Start of DATA IN THIS EXERCISE

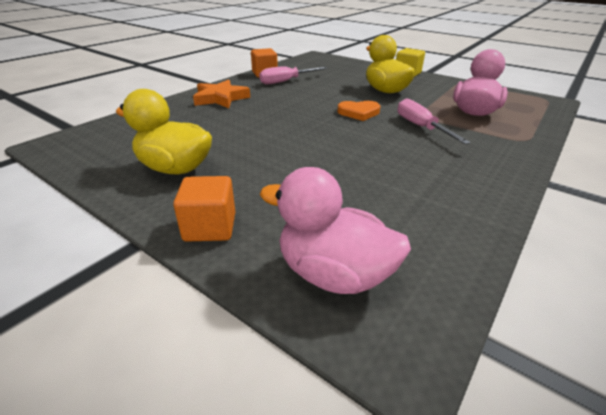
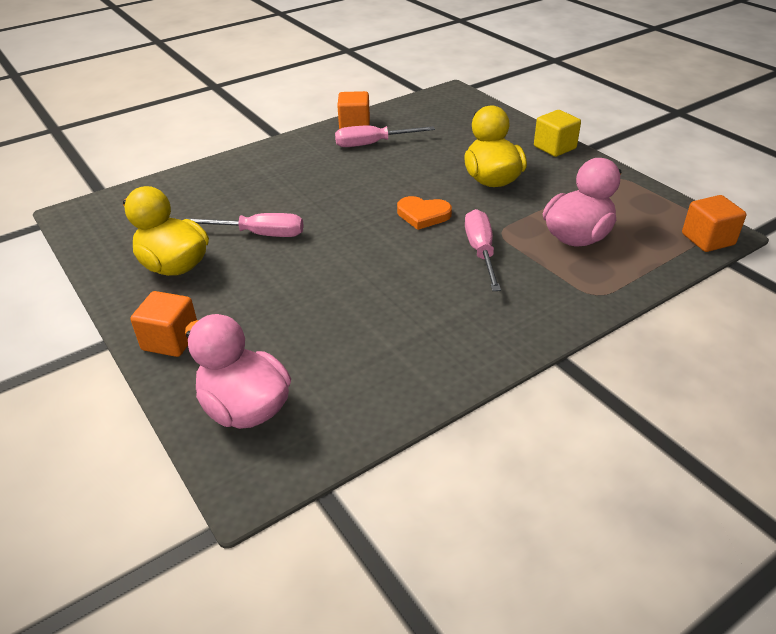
camera: 20 degrees right, 5 degrees up
(220, 98) = (274, 166): orange star -> none
(240, 138) = (260, 234): none -> pink screwdriver
(550, 104) = (707, 239): none -> orange cube

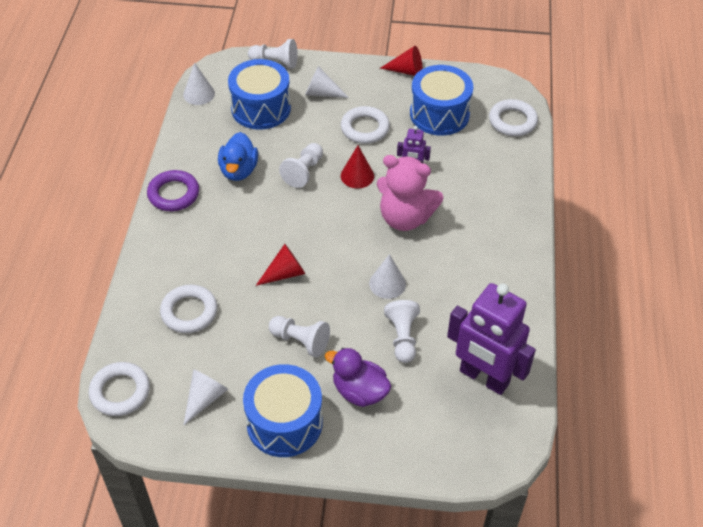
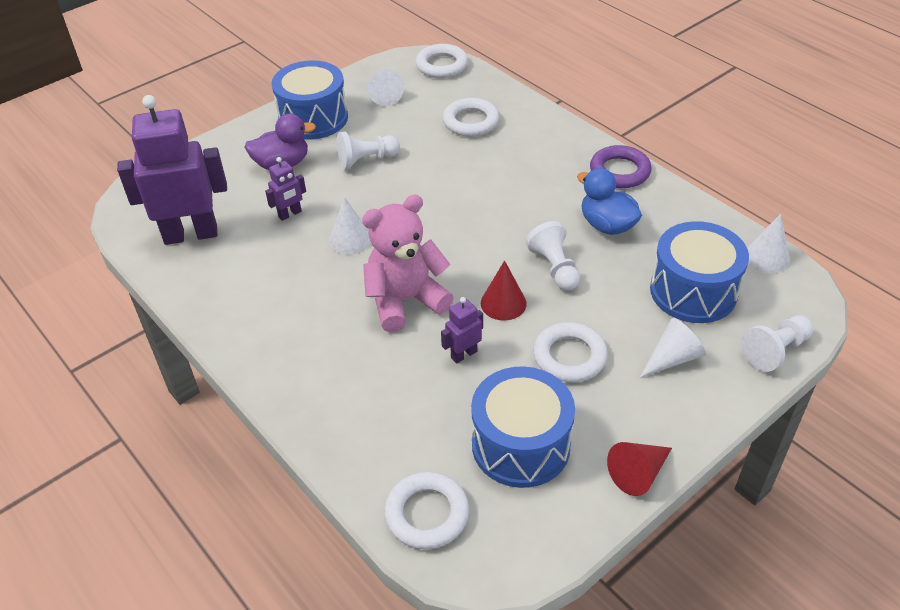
camera: 135 degrees right, 5 degrees down
(285, 273) = (443, 187): red cone -> none
(402, 337) = (290, 214): white pawn -> purple robot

End of DATA IN THIS EXERCISE

TASK BRIEF> Your answer should consist of copies of the lines above that include the string "right".

FINISHED EXERCISE>
camera: 20 degrees right, 5 degrees up
camera: 135 degrees right, 5 degrees down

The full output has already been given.